◆ **Work instruction**: Below are entries with pictures in them. Output exactly the lines starting at the line with "orange semicircle: rotated" and ending at the line with "yellow cross: moved 14 px right, 6 px down", both included, but not the pictures.

◆ **Material provided**:
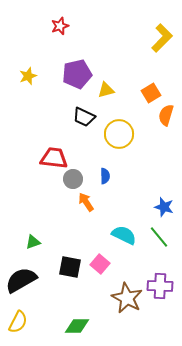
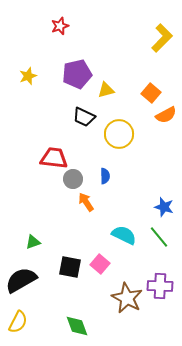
orange square: rotated 18 degrees counterclockwise
orange semicircle: rotated 135 degrees counterclockwise
green diamond: rotated 70 degrees clockwise
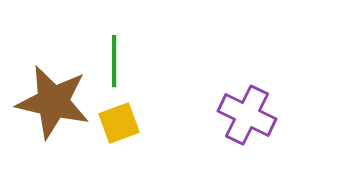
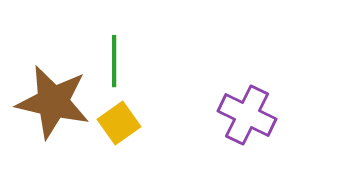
yellow square: rotated 15 degrees counterclockwise
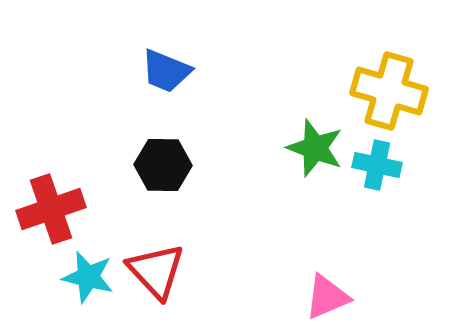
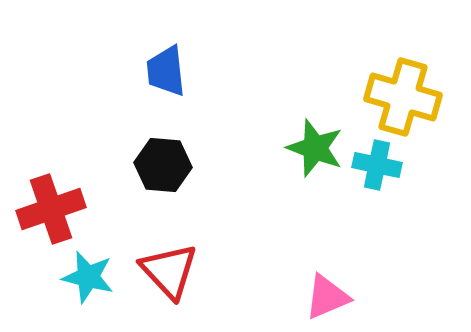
blue trapezoid: rotated 62 degrees clockwise
yellow cross: moved 14 px right, 6 px down
black hexagon: rotated 4 degrees clockwise
red triangle: moved 13 px right
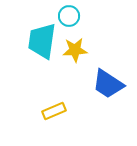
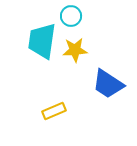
cyan circle: moved 2 px right
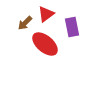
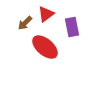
red ellipse: moved 3 px down
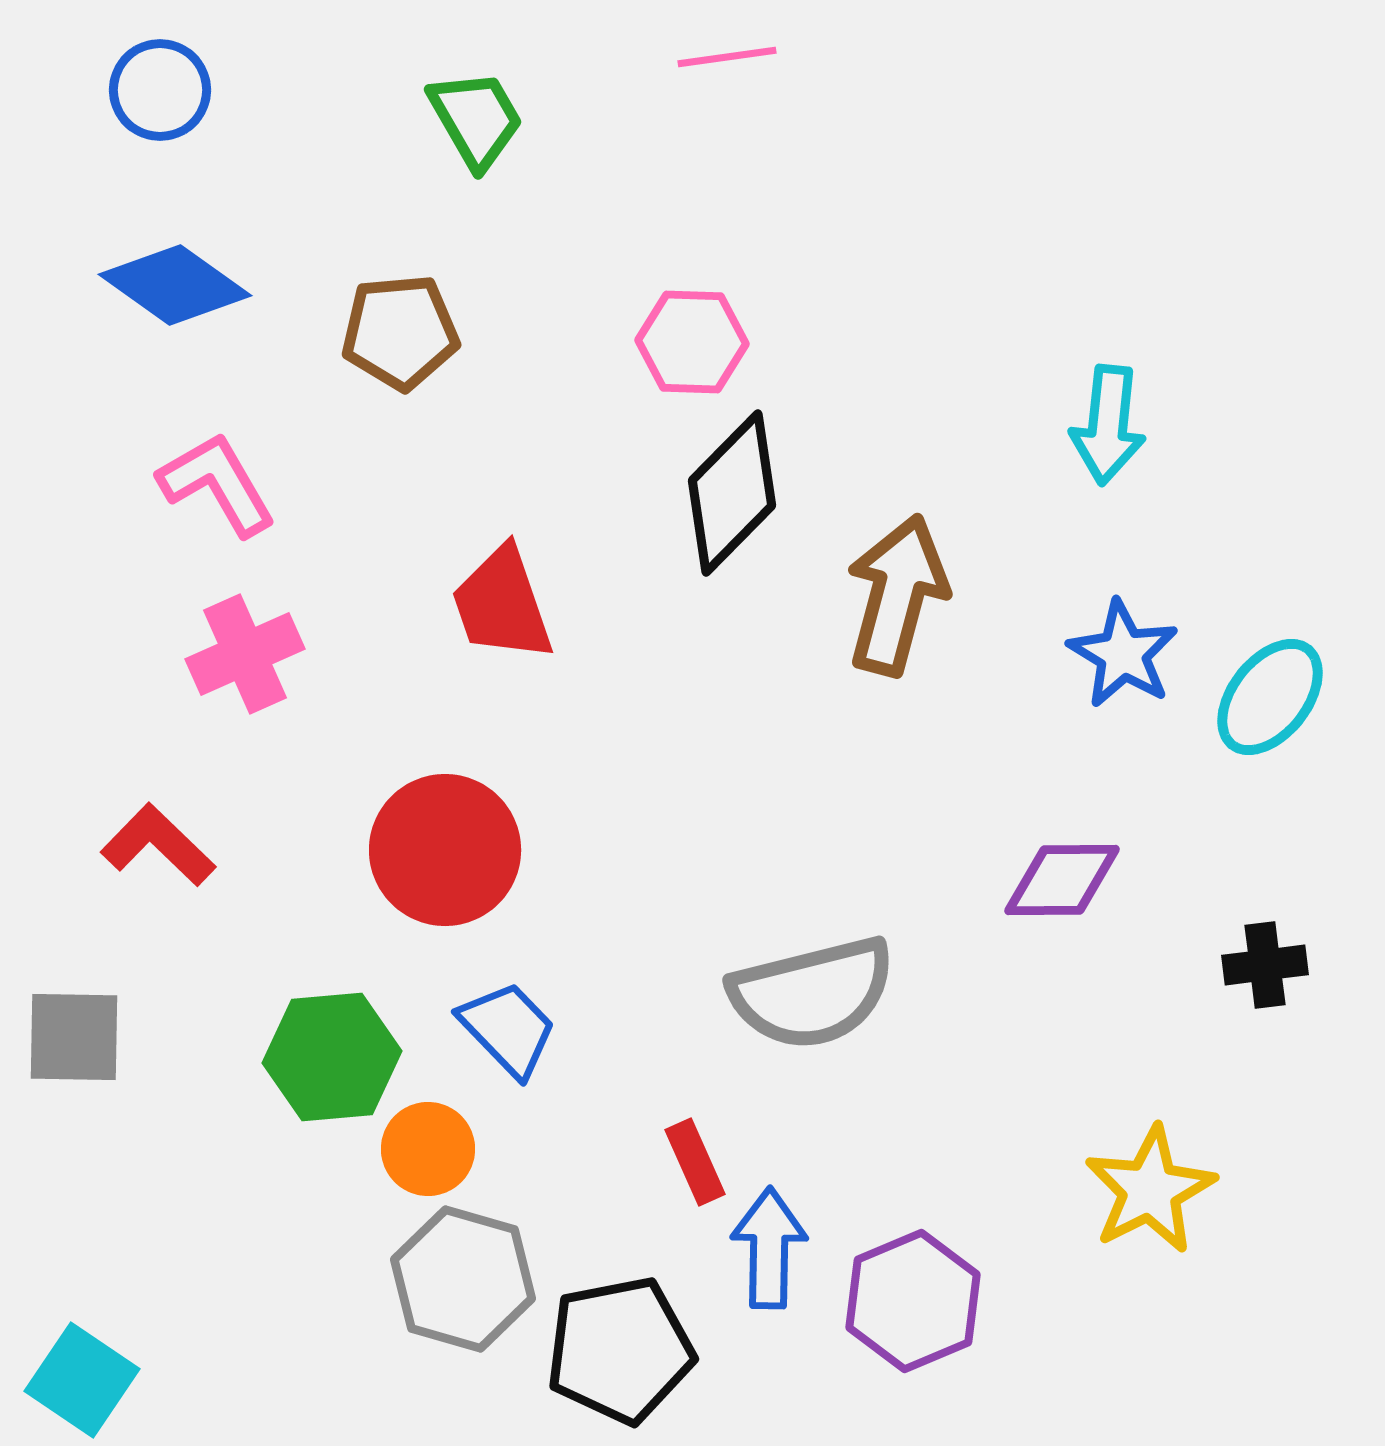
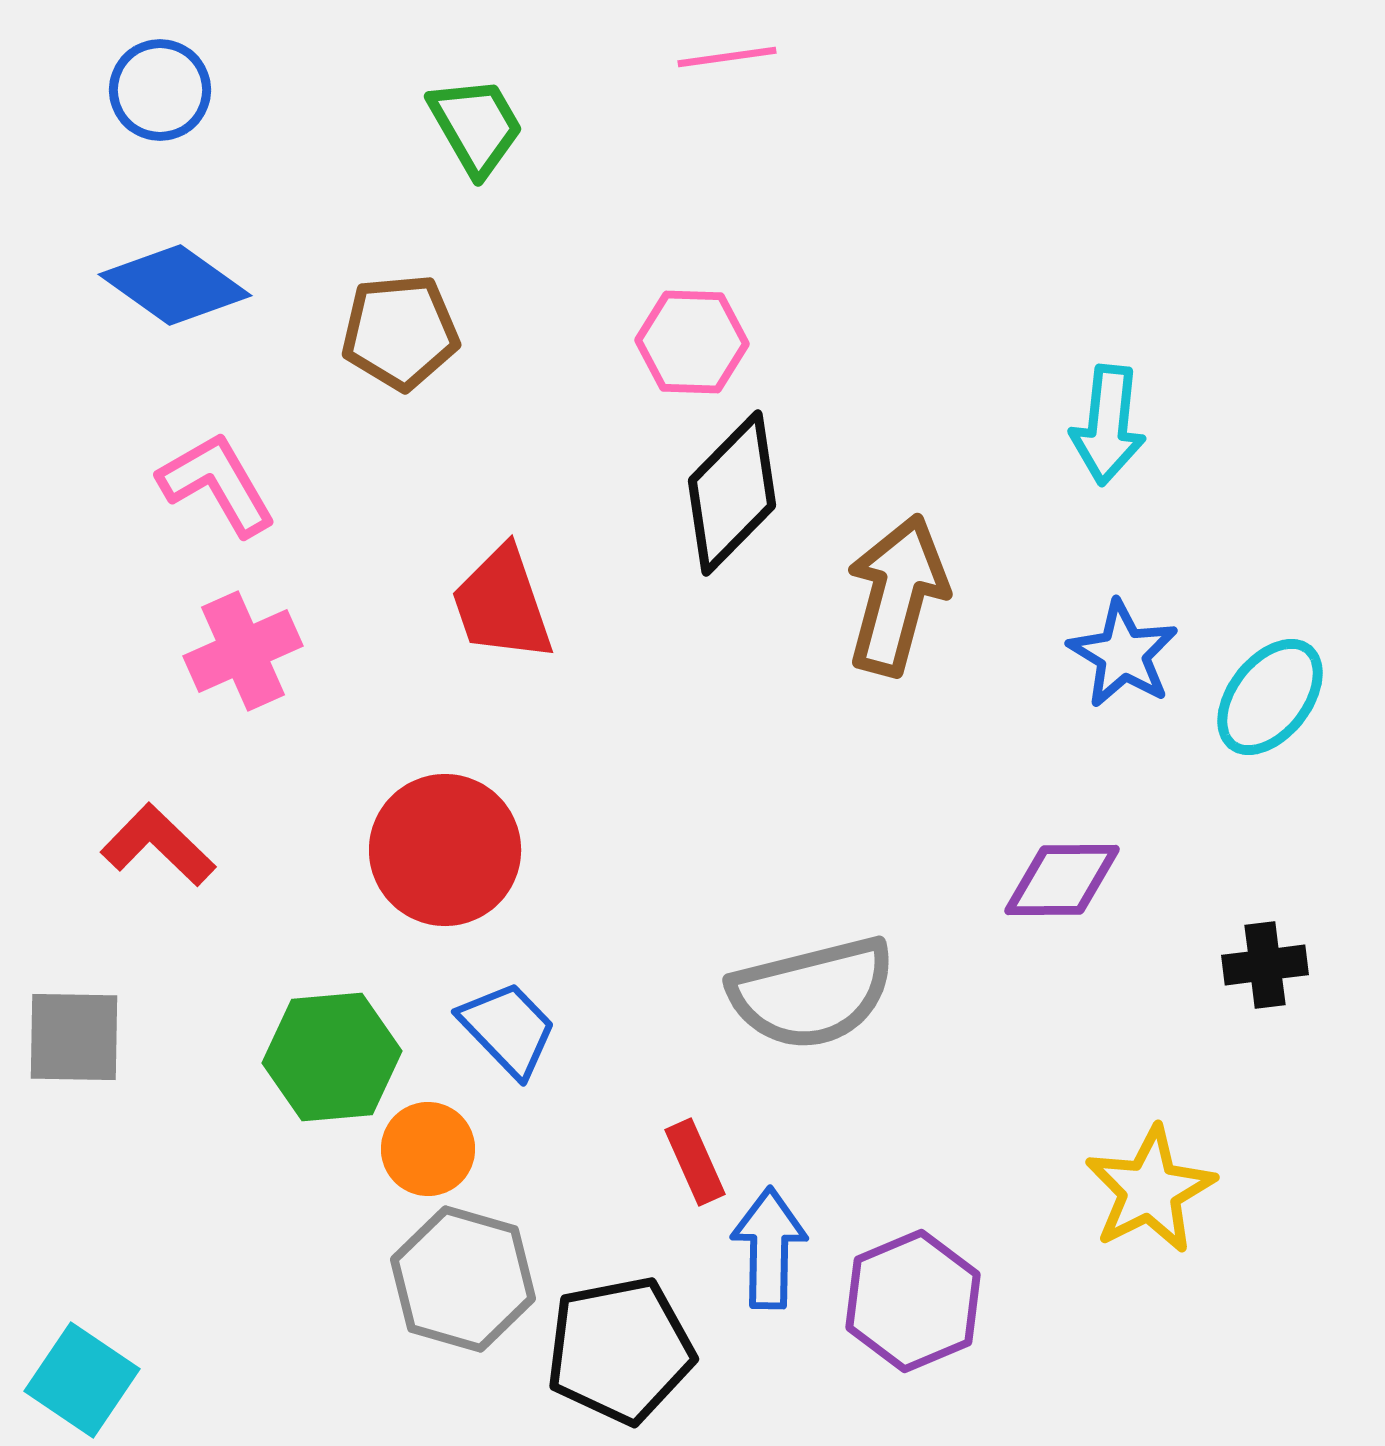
green trapezoid: moved 7 px down
pink cross: moved 2 px left, 3 px up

◆ **Answer to the problem**:
orange semicircle: rotated 135 degrees counterclockwise
green diamond: rotated 70 degrees clockwise
yellow square: rotated 15 degrees counterclockwise
blue trapezoid: rotated 62 degrees clockwise
yellow cross: moved 14 px right, 6 px down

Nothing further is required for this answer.